[Data Boundary: Start]

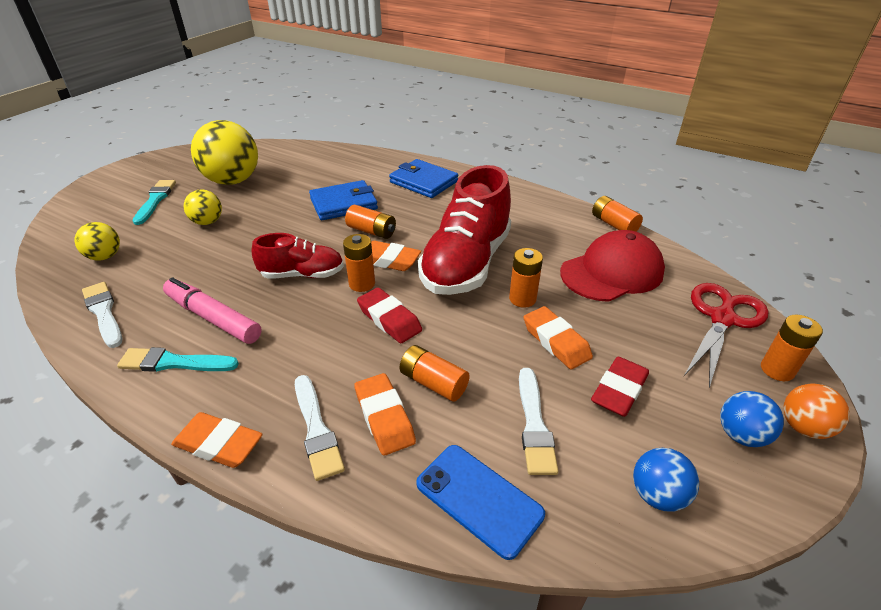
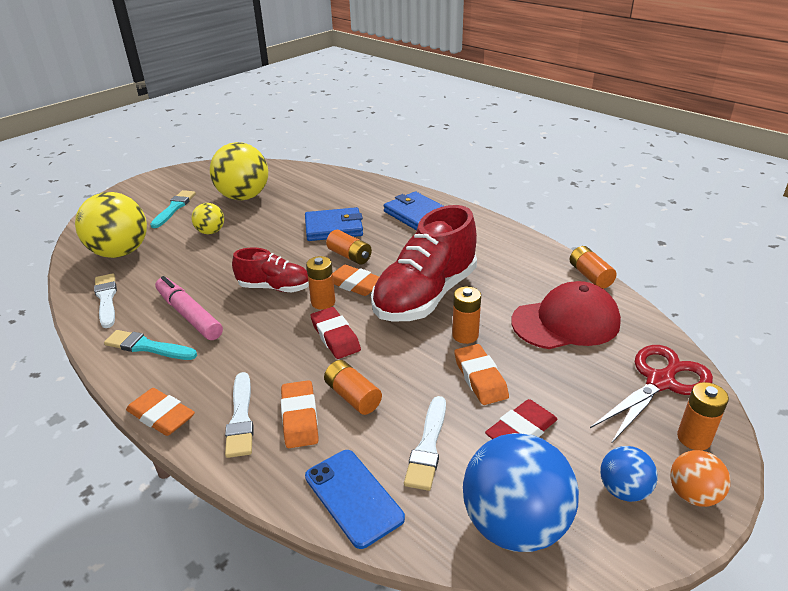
camera: 15 degrees right, 5 degrees down
yellow ball [74,222,120,260] -> yellow ball [75,192,147,258], size x1.96
blue ball [633,448,699,511] -> blue ball [463,433,579,552], size x1.96

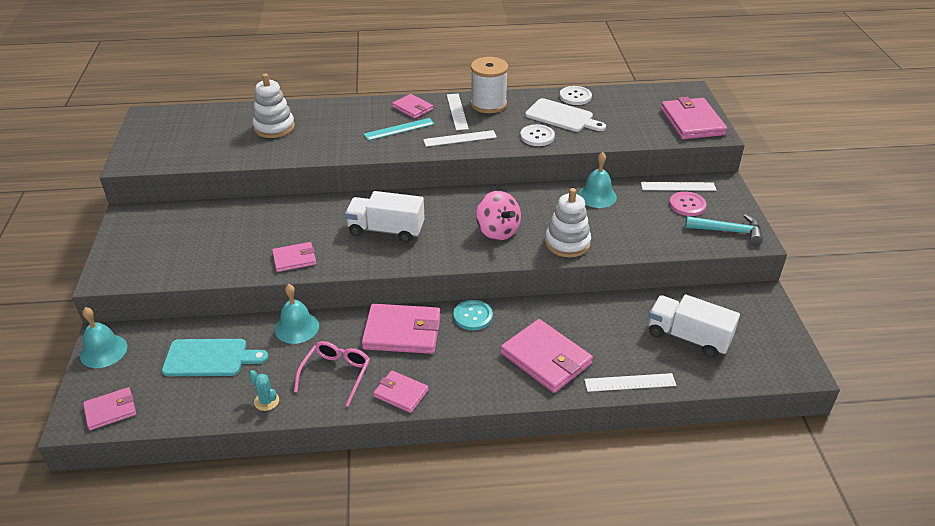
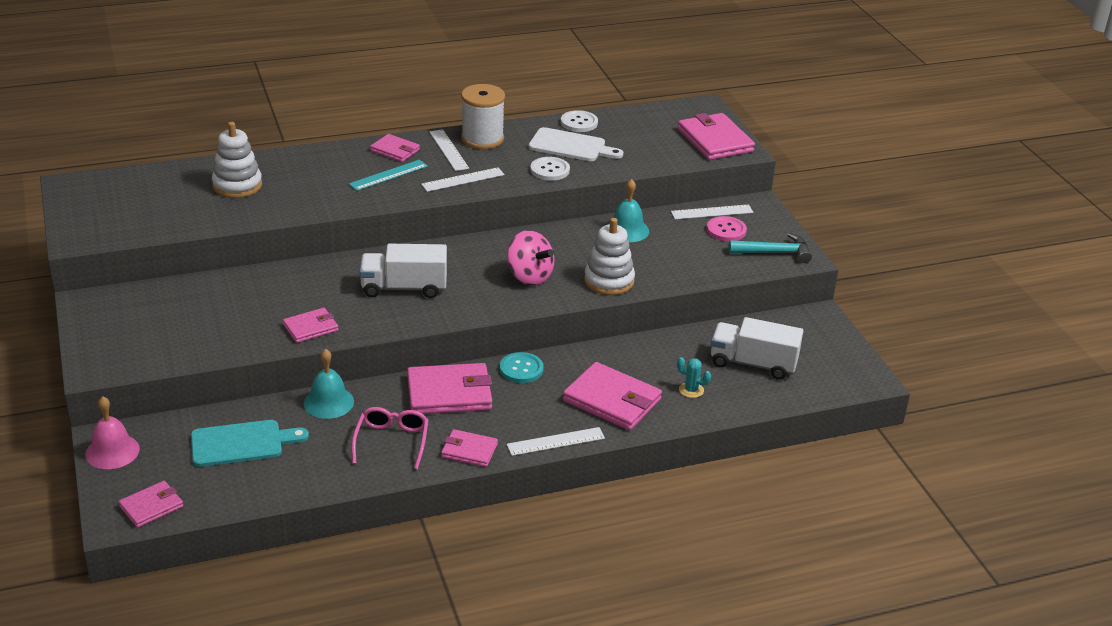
camera: 15 degrees left, 5 degrees down
turquoise bell [80,307,127,368] -> pink bell [85,396,140,469]
turquoise cactus [249,370,279,411] -> turquoise cactus moved to [677,357,711,398]
white ruler [584,373,676,392] -> white ruler moved to [507,427,605,456]

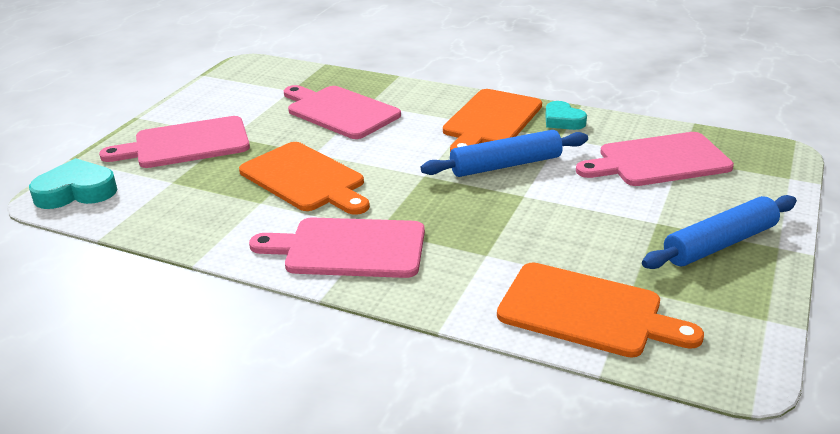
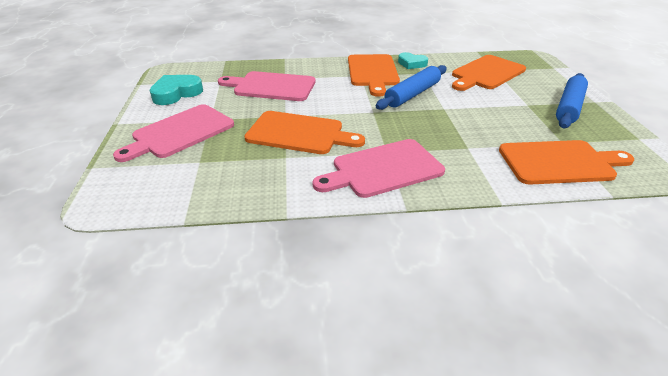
camera: 30 degrees left, 5 degrees up
turquoise heart [29,158,118,209] -> turquoise heart moved to [149,75,203,105]
pink cutting board [576,132,734,186] -> orange cutting board [452,55,526,91]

[Data Boundary: End]

**Work to be completed**. Beginning at the first line of the listing, print each line exactly until and including the one that has "turquoise heart [29,158,118,209]"; skip pictures.

**Exercise solution**.
camera: 15 degrees right, 5 degrees down
yellow ball [74,222,120,260] -> yellow ball [75,192,147,258], size x1.96
blue ball [633,448,699,511] -> blue ball [463,433,579,552], size x1.96

camera: 15 degrees left, 5 degrees down
turquoise bell [80,307,127,368] -> pink bell [85,396,140,469]
turquoise cactus [249,370,279,411] -> turquoise cactus moved to [677,357,711,398]
white ruler [584,373,676,392] -> white ruler moved to [507,427,605,456]

camera: 30 degrees left, 5 degrees up
turquoise heart [29,158,118,209] -> turquoise heart moved to [149,75,203,105]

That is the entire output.